### YOUR GOAL
In the records below, the lines between the one holding "op=scaled; was=brown_vufamax; in_first=683,369,73,69;" and the one holding "op=swapped; was=orange_gokabin; now=white_dimalaton;", inclusive, are to be transcribed exactly; no pictures are to be included.

### INFORMATION PROVIDED
┄┄┄┄┄┄

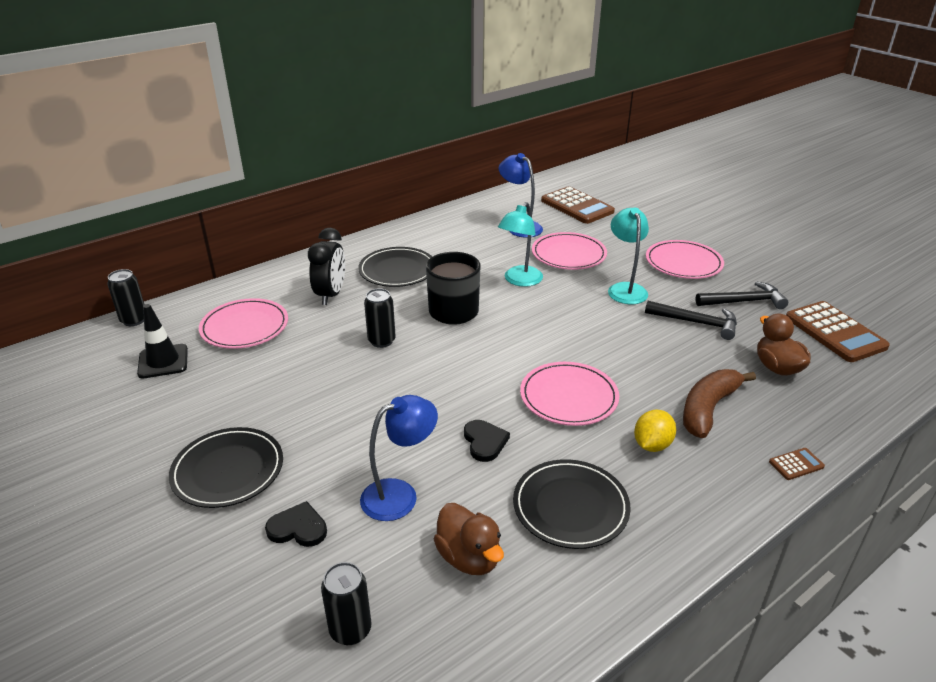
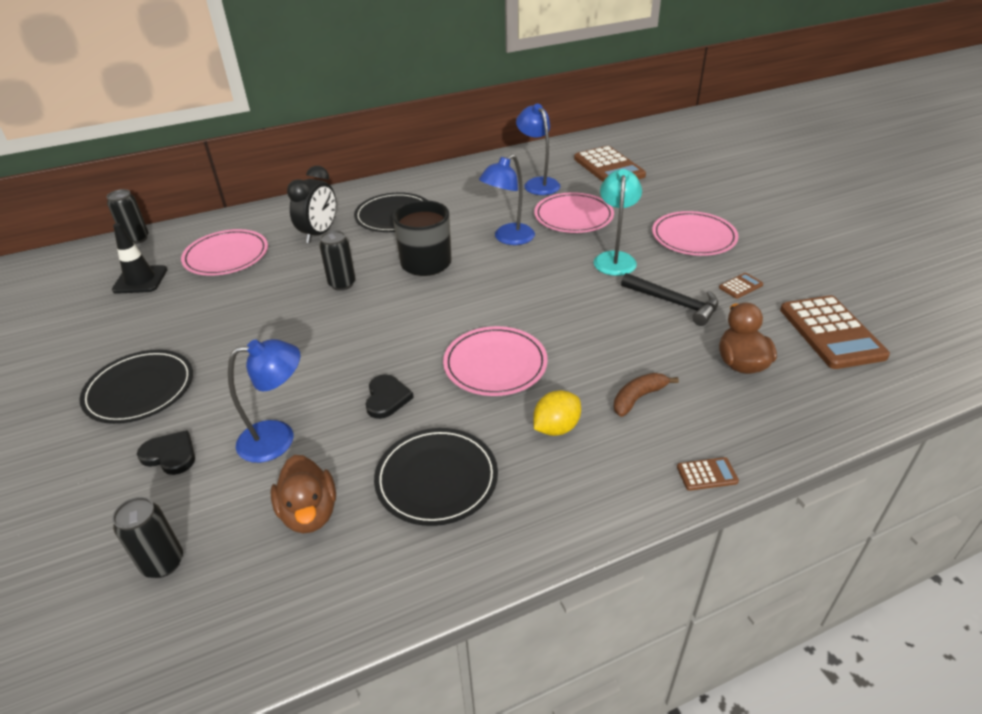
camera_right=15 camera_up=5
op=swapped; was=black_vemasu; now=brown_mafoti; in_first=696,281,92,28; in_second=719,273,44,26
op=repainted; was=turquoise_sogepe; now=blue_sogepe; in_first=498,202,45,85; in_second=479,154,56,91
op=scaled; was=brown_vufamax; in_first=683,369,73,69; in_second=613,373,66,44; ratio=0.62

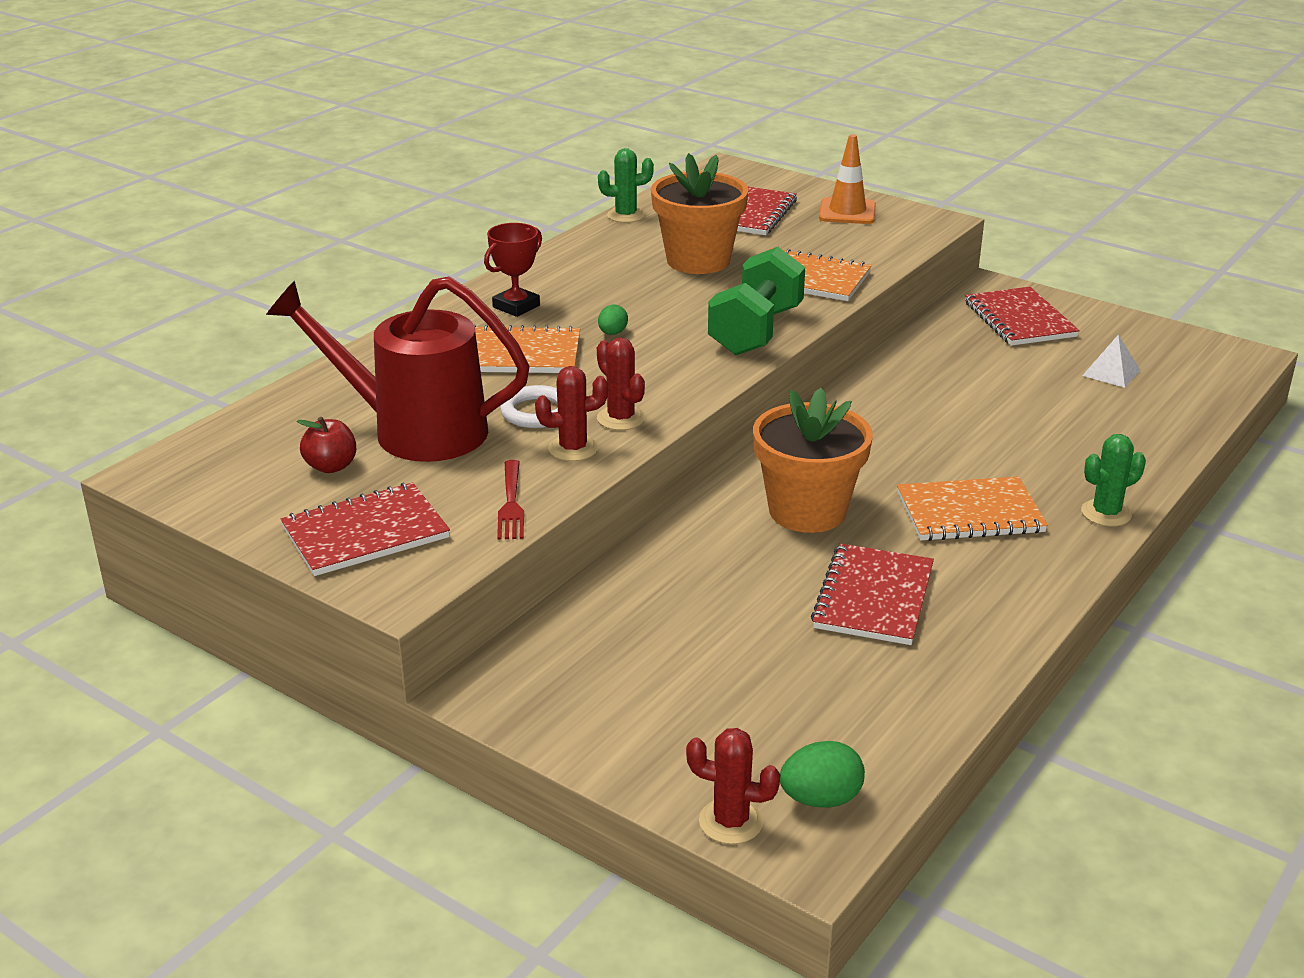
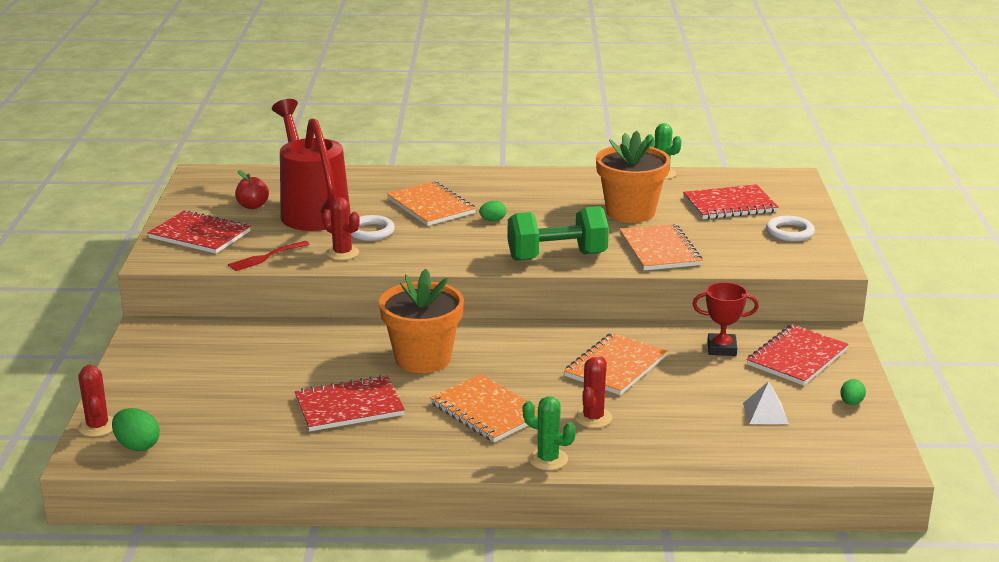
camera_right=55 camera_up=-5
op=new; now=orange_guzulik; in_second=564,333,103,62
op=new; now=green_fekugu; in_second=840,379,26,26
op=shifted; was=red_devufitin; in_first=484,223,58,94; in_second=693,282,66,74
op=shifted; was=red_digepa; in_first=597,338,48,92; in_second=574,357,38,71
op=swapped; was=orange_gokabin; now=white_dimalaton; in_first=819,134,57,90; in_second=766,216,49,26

┄┄┄┄┄┄

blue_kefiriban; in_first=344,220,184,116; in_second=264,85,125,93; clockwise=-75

┄┄┄┄┄┄

### RESPONSE BOX
op=scaled; was=brown_vufamax; in_first=683,369,73,69; in_second=613,373,66,44; ratio=0.62

camera_right=55 camera_up=-5
op=new; now=orange_guzulik; in_second=564,333,103,62
op=new; now=green_fekugu; in_second=840,379,26,26
op=shifted; was=red_devufitin; in_first=484,223,58,94; in_second=693,282,66,74
op=shifted; was=red_digepa; in_first=597,338,48,92; in_second=574,357,38,71
op=swapped; was=orange_gokabin; now=white_dimalaton; in_first=819,134,57,90; in_second=766,216,49,26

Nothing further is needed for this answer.